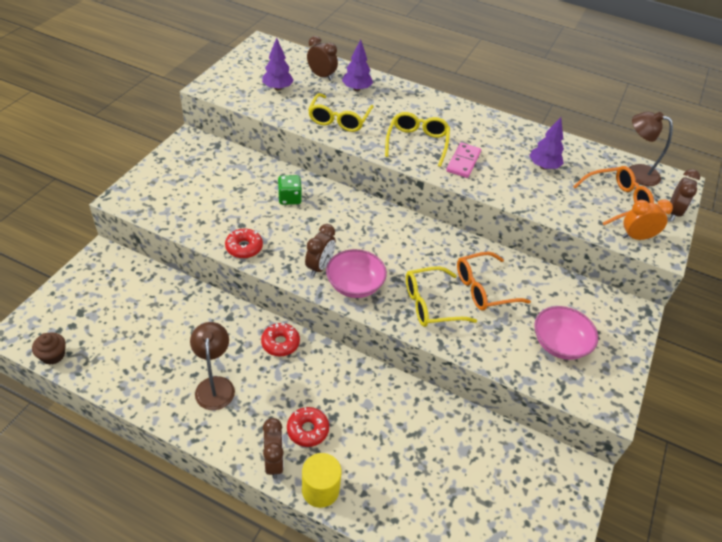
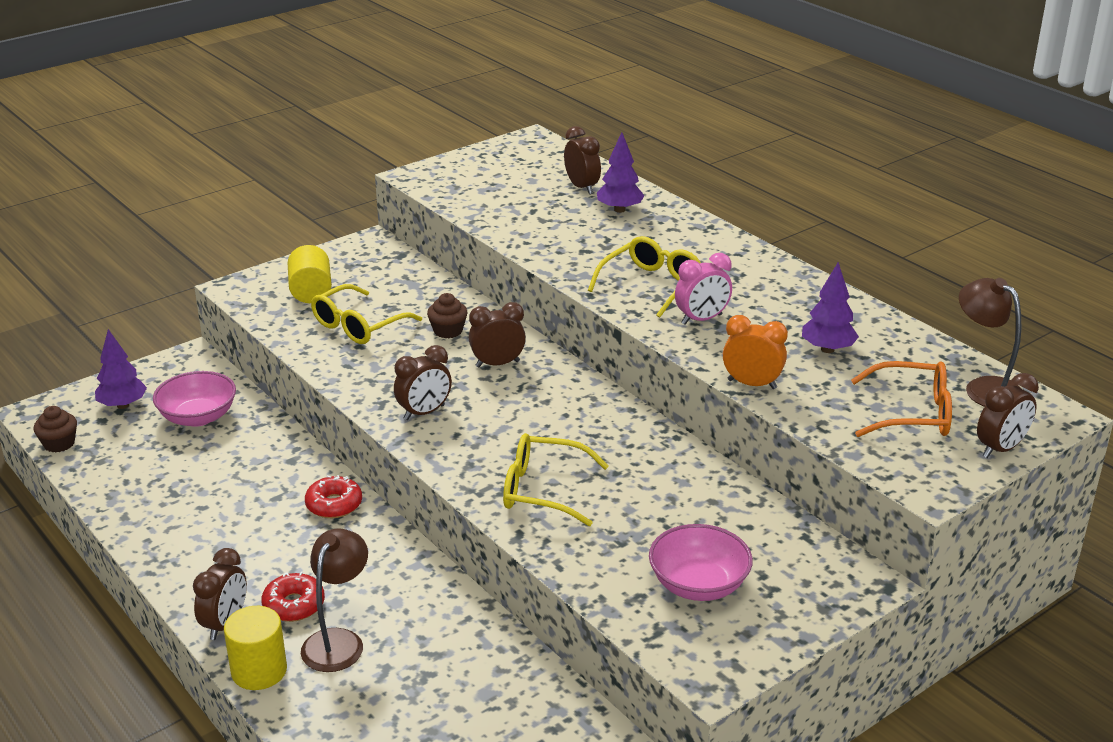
camera: 30 degrees right, 15 degrees down
(177, 189) = (311, 292): none -> yellow cylinder
(215, 385) = (217, 525): brown lamp -> brown lamp (338, 641)
(244, 247) = (343, 370): red donut -> none
(277, 88) = (506, 191): purple tree -> purple tree (123, 405)
(289, 198) = (448, 331): green dice -> brown cupcake
(338, 216) = (497, 364): none -> brown clock
(339, 120) = (561, 239): yellow glasses -> yellow glasses (358, 326)
(355, 285) = (454, 443): pink bowl -> pink bowl (198, 417)
(463, 162) = (701, 319): pink domino -> pink clock
(483, 288) = (638, 493): orange glasses -> none
(636, 237) = (901, 463): orange clock -> orange clock (752, 384)

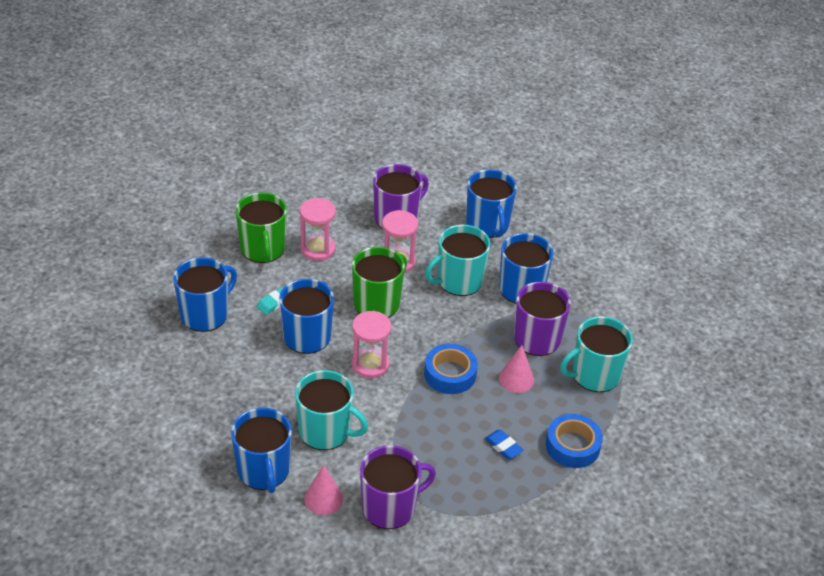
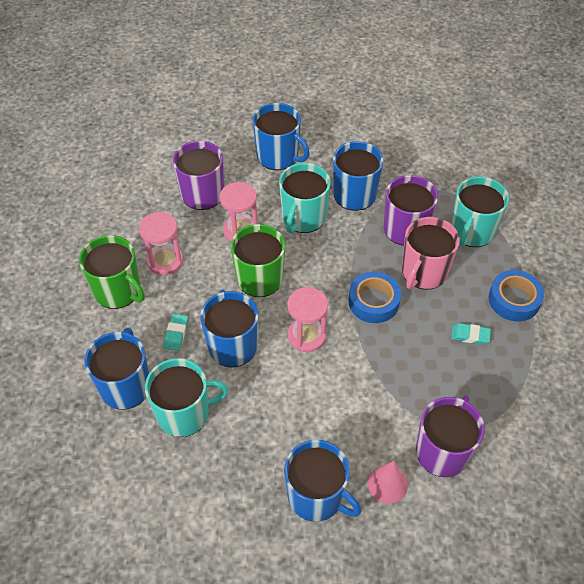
camera: 35 degrees left, 10 degrees up
(326, 431) = (330, 421): turquoise mug -> turquoise mug (184, 413)
(503, 446) = (470, 335): blue eraser -> turquoise eraser
(516, 379) = (423, 272): pink cone -> pink mug

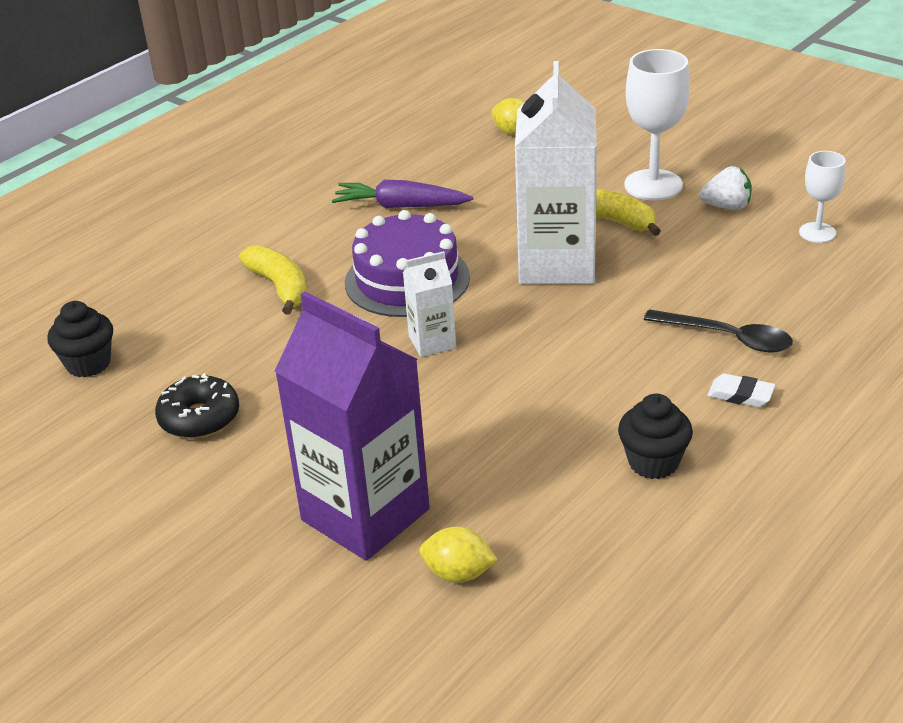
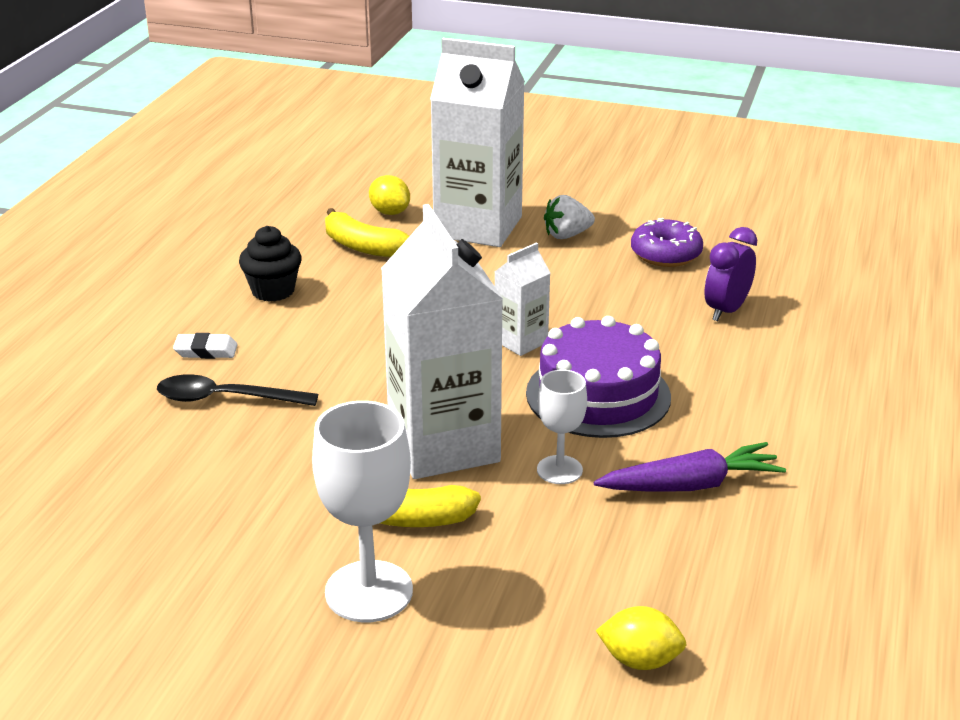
camera: 155 degrees right, 5 degrees down
(88, 364) = (811, 271): black cupcake -> none
(199, 418) = (665, 254): black donut -> purple donut
(220, 336) = (726, 310): none -> purple clock
(280, 287) = (724, 363): yellow banana -> yellow banana (363, 247)
(365, 515) = (478, 227): purple carton -> white carton
(458, 573) = (390, 212): yellow lemon -> yellow lemon turned 60 degrees clockwise
(727, 206) = (253, 573): white strawberry -> white strawberry (567, 235)
(817, 233) = (124, 553): white goblet -> white goblet (559, 470)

■ ■ ■ ■

▶ _TASK INSTRUCTIONS_
Return each line of the listing that holds the string "glasses".

▶ _OUTPUT OF THE TASK_
(339, 120) = (561, 239): yellow glasses -> yellow glasses (358, 326)
(483, 288) = (638, 493): orange glasses -> none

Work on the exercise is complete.